What you should do
Only one span of the listing below should come back. It runs from the line with "none -> cyan plate B5 level 2" through the line with "red brick D3", and each of its lines must be reproduced exactly.

Input material
Segment Open

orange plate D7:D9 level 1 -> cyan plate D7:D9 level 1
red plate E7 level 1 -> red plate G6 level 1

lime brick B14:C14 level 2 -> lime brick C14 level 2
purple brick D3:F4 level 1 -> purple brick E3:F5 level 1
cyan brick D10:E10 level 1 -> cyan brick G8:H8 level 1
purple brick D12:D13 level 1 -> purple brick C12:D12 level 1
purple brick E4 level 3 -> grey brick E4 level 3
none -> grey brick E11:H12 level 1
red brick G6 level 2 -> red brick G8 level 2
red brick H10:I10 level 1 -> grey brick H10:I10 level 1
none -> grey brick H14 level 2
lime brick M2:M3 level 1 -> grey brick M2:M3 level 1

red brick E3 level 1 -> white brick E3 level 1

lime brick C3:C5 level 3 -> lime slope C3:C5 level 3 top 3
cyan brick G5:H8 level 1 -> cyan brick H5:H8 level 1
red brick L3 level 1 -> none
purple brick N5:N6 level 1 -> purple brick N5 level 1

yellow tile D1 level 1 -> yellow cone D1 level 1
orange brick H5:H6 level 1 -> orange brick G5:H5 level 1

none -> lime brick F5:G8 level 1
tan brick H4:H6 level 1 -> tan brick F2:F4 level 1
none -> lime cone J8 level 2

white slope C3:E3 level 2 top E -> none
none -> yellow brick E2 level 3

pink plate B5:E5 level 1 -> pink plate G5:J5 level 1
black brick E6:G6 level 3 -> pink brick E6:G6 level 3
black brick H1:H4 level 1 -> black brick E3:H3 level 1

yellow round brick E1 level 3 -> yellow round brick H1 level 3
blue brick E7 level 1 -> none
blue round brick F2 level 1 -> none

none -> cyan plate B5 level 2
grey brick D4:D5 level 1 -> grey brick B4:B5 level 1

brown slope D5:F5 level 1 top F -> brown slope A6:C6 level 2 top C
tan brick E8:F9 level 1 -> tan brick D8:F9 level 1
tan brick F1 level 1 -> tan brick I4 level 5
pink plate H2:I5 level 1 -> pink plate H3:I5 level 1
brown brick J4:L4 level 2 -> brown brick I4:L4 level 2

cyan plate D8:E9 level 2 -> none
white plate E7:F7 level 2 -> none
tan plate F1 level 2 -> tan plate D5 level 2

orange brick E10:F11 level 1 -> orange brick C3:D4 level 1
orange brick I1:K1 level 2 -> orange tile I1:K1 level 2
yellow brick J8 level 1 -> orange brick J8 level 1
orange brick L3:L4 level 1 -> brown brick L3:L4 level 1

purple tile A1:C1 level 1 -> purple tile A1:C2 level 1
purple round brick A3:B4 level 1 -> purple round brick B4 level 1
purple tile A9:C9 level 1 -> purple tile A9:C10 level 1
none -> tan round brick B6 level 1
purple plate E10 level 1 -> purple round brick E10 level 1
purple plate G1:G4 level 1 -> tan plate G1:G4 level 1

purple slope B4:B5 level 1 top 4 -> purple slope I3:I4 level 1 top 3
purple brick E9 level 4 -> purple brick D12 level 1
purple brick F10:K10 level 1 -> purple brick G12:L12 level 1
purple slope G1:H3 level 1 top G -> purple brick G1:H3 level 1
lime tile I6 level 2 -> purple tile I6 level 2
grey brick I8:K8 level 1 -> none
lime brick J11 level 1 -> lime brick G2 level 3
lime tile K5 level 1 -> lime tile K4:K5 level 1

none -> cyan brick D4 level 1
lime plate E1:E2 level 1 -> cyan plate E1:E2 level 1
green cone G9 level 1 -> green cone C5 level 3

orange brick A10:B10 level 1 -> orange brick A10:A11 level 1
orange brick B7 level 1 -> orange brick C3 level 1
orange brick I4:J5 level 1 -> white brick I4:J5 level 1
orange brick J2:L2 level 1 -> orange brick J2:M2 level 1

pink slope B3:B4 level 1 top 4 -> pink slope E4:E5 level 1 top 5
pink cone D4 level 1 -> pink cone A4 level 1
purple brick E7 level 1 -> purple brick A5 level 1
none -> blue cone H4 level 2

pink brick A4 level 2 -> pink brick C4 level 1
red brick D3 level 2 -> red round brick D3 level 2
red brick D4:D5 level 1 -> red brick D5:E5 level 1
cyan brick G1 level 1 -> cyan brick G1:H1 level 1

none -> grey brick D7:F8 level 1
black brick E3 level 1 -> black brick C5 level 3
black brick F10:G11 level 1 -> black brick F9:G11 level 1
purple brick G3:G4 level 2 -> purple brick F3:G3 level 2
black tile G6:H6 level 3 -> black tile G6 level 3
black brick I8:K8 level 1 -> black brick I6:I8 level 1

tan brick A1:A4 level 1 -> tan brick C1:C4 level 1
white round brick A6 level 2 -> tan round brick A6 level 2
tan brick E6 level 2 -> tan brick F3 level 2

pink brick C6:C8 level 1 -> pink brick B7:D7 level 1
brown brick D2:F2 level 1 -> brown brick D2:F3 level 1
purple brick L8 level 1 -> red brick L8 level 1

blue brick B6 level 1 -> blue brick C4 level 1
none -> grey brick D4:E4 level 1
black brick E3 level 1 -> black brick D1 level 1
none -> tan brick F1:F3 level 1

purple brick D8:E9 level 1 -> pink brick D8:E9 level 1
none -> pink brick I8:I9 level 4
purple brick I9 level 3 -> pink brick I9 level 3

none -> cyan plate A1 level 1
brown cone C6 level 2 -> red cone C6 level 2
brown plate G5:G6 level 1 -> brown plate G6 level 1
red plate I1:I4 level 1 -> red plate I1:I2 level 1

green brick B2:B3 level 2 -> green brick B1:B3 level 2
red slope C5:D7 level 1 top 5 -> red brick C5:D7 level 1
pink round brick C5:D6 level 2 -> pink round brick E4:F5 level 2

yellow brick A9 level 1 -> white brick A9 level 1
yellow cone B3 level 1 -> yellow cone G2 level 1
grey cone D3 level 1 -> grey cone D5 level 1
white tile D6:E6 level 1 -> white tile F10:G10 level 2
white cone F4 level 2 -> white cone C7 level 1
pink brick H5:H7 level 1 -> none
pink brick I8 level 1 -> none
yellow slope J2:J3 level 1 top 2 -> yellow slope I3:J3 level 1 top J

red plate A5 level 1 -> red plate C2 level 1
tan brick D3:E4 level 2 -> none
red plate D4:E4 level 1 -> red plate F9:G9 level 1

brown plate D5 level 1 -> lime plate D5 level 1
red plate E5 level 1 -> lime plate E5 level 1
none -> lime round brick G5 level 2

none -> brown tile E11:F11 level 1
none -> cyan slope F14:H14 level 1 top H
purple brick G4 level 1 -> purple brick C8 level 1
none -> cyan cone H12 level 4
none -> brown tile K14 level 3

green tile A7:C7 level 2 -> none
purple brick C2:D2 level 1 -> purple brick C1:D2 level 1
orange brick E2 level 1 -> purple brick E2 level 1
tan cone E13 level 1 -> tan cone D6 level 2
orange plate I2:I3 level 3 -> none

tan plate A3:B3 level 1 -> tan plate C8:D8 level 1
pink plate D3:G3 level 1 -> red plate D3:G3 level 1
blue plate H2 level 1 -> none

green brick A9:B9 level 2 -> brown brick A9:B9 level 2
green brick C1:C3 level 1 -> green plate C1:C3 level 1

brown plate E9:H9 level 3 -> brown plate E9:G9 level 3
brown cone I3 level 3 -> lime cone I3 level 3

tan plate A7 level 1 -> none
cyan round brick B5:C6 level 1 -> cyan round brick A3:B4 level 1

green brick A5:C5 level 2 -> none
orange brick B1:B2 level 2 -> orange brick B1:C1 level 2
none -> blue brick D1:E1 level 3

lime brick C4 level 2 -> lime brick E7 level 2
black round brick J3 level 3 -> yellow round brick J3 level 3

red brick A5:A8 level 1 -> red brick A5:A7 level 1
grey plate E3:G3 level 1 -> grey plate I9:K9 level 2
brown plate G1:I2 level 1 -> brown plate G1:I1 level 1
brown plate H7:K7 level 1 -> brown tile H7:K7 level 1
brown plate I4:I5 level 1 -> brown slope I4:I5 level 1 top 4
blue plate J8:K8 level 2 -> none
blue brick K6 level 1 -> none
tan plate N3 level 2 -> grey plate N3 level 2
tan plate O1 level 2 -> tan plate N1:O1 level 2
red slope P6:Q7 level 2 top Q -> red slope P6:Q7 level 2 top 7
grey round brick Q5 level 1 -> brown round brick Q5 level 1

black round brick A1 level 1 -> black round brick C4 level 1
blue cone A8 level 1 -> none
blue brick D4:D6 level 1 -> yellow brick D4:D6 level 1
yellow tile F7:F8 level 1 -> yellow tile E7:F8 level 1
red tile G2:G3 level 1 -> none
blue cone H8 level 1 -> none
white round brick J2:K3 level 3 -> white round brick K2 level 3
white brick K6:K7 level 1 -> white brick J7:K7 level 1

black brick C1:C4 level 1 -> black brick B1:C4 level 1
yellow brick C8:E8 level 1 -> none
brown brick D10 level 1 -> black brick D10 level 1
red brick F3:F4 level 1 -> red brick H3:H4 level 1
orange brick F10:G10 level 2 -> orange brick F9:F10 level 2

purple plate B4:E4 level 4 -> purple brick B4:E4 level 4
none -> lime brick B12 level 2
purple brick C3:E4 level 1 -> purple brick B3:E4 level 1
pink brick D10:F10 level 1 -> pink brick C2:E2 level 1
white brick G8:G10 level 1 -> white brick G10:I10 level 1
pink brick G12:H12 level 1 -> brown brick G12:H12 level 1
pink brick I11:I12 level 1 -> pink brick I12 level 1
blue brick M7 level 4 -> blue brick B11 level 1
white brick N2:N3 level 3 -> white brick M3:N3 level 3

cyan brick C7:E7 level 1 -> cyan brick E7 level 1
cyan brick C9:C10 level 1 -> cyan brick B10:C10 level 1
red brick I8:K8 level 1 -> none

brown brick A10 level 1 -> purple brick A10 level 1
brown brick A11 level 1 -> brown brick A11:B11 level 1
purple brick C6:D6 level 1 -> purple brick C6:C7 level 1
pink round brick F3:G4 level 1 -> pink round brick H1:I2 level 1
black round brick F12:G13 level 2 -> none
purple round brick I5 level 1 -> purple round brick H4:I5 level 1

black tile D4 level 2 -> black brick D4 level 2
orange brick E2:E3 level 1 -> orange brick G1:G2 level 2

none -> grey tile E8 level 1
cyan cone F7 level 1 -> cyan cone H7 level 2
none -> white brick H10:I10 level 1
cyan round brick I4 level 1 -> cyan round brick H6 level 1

Segment Closed

Answer box
none -> cyan plate B5 level 2
grey brick D4:D5 level 1 -> grey brick B4:B5 level 1

brown slope D5:F5 level 1 top F -> brown slope A6:C6 level 2 top C
tan brick E8:F9 level 1 -> tan brick D8:F9 level 1
tan brick F1 level 1 -> tan brick I4 level 5
pink plate H2:I5 level 1 -> pink plate H3:I5 level 1
brown brick J4:L4 level 2 -> brown brick I4:L4 level 2

cyan plate D8:E9 level 2 -> none
white plate E7:F7 level 2 -> none
tan plate F1 level 2 -> tan plate D5 level 2

orange brick E10:F11 level 1 -> orange brick C3:D4 level 1
orange brick I1:K1 level 2 -> orange tile I1:K1 level 2
yellow brick J8 level 1 -> orange brick J8 level 1
orange brick L3:L4 level 1 -> brown brick L3:L4 level 1

purple tile A1:C1 level 1 -> purple tile A1:C2 level 1
purple round brick A3:B4 level 1 -> purple round brick B4 level 1
purple tile A9:C9 level 1 -> purple tile A9:C10 level 1
none -> tan round brick B6 level 1
purple plate E10 level 1 -> purple round brick E10 level 1
purple plate G1:G4 level 1 -> tan plate G1:G4 level 1

purple slope B4:B5 level 1 top 4 -> purple slope I3:I4 level 1 top 3
purple brick E9 level 4 -> purple brick D12 level 1
purple brick F10:K10 level 1 -> purple brick G12:L12 level 1
purple slope G1:H3 level 1 top G -> purple brick G1:H3 level 1
lime tile I6 level 2 -> purple tile I6 level 2
grey brick I8:K8 level 1 -> none
lime brick J11 level 1 -> lime brick G2 level 3
lime tile K5 level 1 -> lime tile K4:K5 level 1

none -> cyan brick D4 level 1
lime plate E1:E2 level 1 -> cyan plate E1:E2 level 1
green cone G9 level 1 -> green cone C5 level 3

orange brick A10:B10 level 1 -> orange brick A10:A11 level 1
orange brick B7 level 1 -> orange brick C3 level 1
orange brick I4:J5 level 1 -> white brick I4:J5 level 1
orange brick J2:L2 level 1 -> orange brick J2:M2 level 1

pink slope B3:B4 level 1 top 4 -> pink slope E4:E5 level 1 top 5
pink cone D4 level 1 -> pink cone A4 level 1
purple brick E7 level 1 -> purple brick A5 level 1
none -> blue cone H4 level 2

pink brick A4 level 2 -> pink brick C4 level 1
red brick D3 level 2 -> red round brick D3 level 2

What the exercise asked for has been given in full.